Work order: Starting at the line that has "pink brick H16:I16" and stopping after the line that has "none -> lime cone J6 level 3", reproduce the listing below exactly; omit everything else.

Information given:
--- START ---

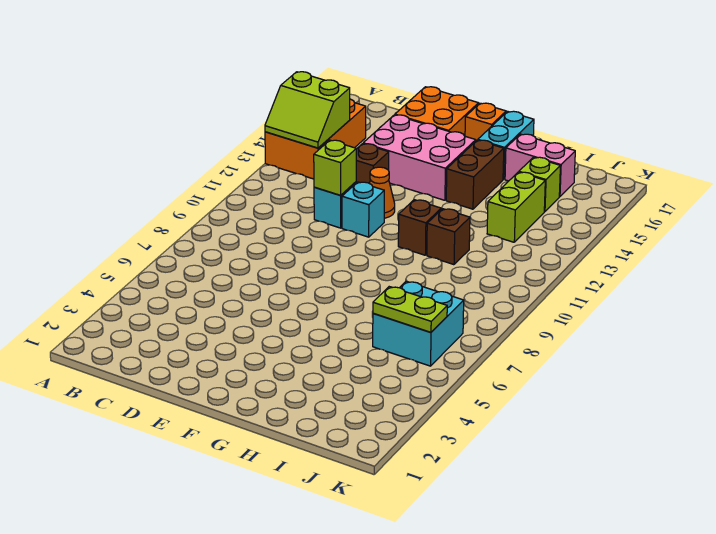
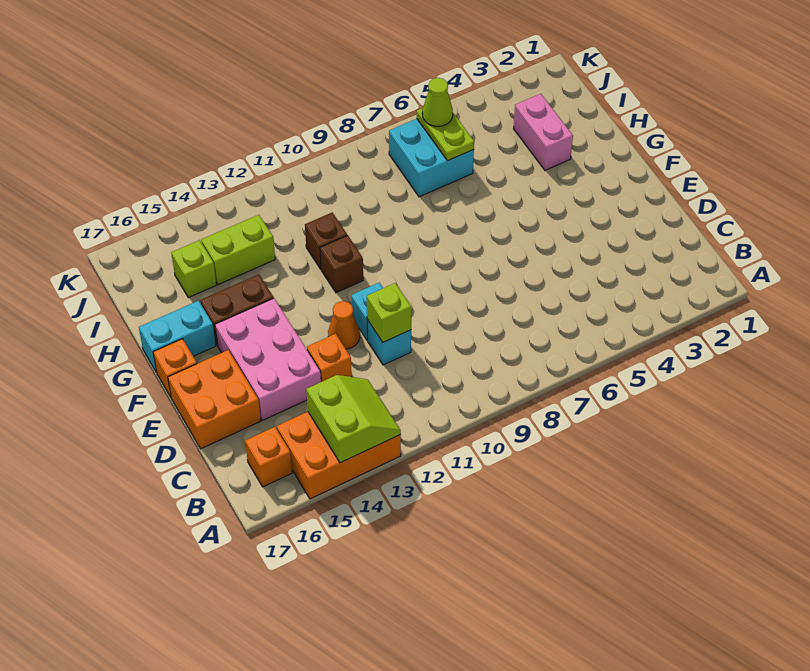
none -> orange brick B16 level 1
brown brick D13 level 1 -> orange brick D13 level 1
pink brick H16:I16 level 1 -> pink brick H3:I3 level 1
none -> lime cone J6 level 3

--- END ---
--- START ---

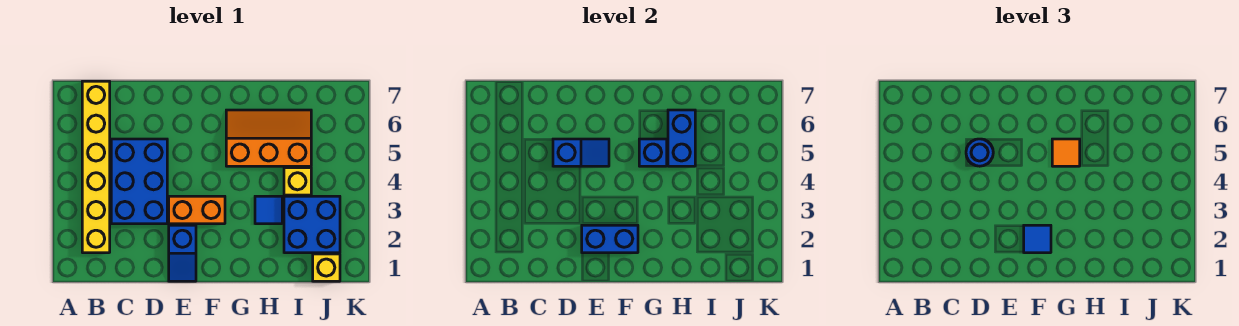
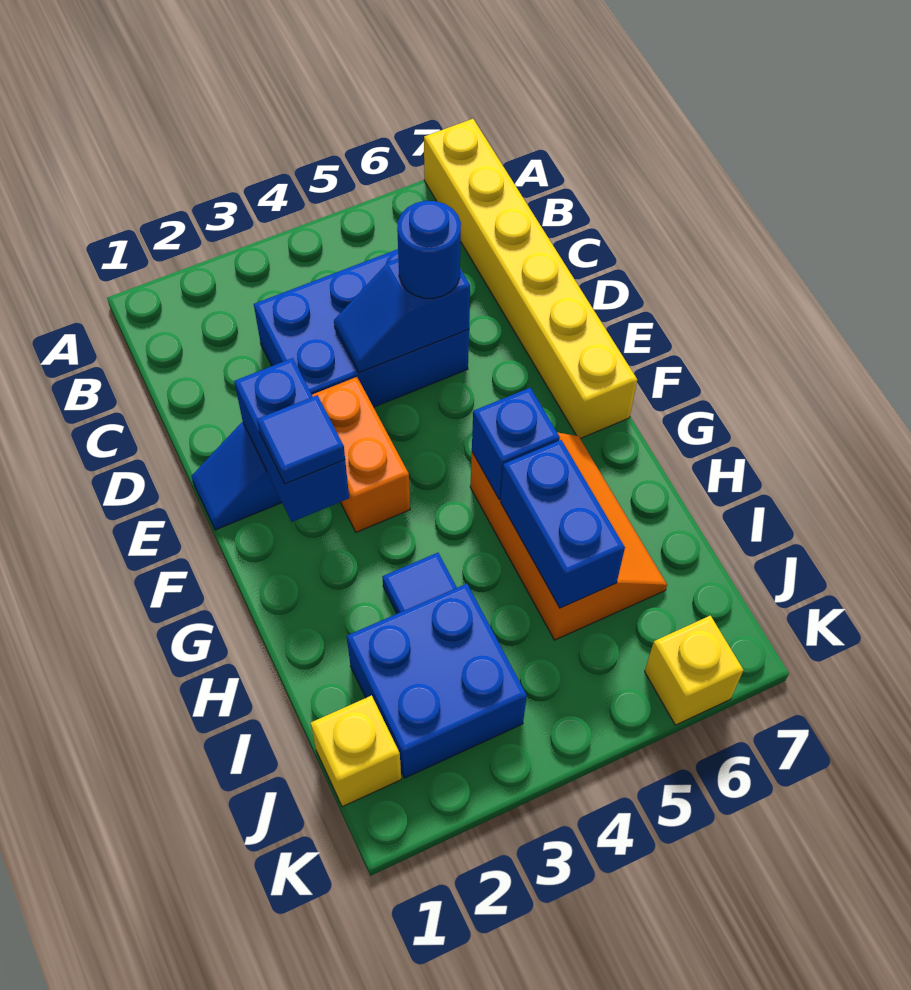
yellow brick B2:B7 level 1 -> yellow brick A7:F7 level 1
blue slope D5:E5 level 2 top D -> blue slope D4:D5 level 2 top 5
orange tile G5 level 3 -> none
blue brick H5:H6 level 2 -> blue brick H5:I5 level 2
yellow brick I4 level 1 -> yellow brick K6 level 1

--- END ---

Task result:
pink brick H16:I16 level 1 -> pink brick H3:I3 level 1
none -> lime cone J6 level 3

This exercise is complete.